*Exercise details:* The data below should be restated word for word, with every picture omitted.

*Information shown:*
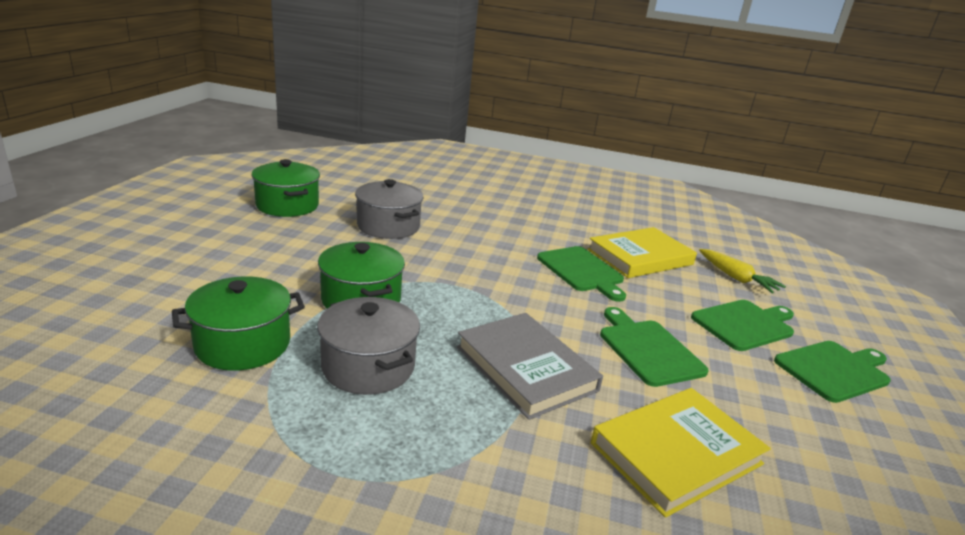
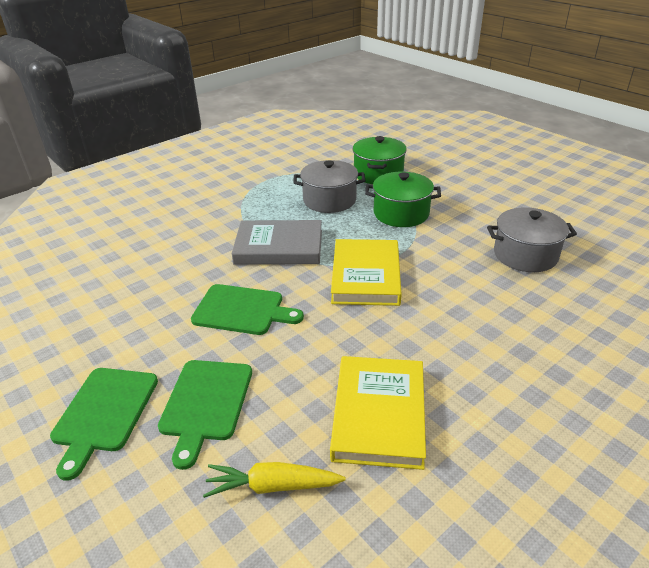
camera: 130 degrees right, 10 degrees up
(287, 205) = (585, 216): green pot -> none
(582, 271) = (376, 340): green cutting board -> none
(676, 453) = (167, 266): yellow book -> yellow book (365, 276)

*Answer space:*
camera: 130 degrees right, 10 degrees up
(287, 205) = (585, 216): green pot -> none
(582, 271) = (376, 340): green cutting board -> none
(676, 453) = (167, 266): yellow book -> yellow book (365, 276)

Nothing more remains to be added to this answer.